▸ **Data below**:

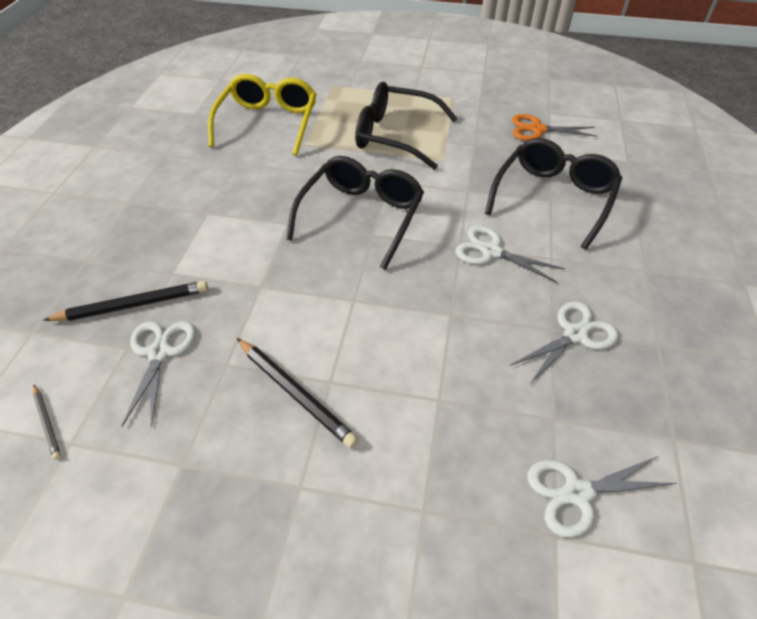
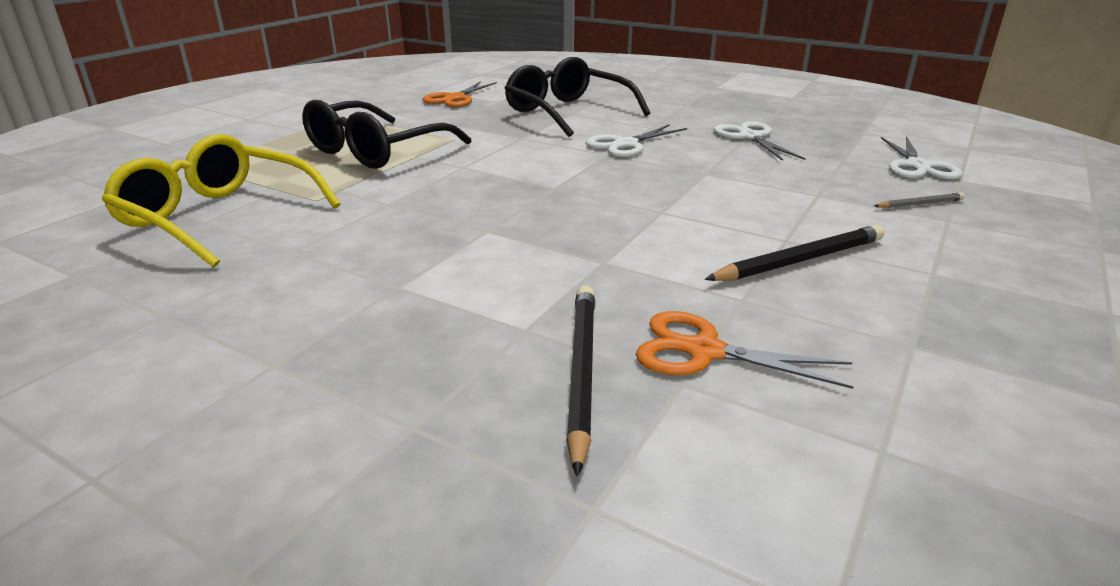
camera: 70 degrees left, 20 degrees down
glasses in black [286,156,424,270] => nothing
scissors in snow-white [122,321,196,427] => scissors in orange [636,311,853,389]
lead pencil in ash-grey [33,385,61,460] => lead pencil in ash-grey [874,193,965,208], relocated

▸ **Task prompt**: Repeat the data exactly. Pictures should not appear.

▸ **Answer section**:
camera: 70 degrees left, 20 degrees down
glasses in black [286,156,424,270] => nothing
scissors in snow-white [122,321,196,427] => scissors in orange [636,311,853,389]
lead pencil in ash-grey [33,385,61,460] => lead pencil in ash-grey [874,193,965,208], relocated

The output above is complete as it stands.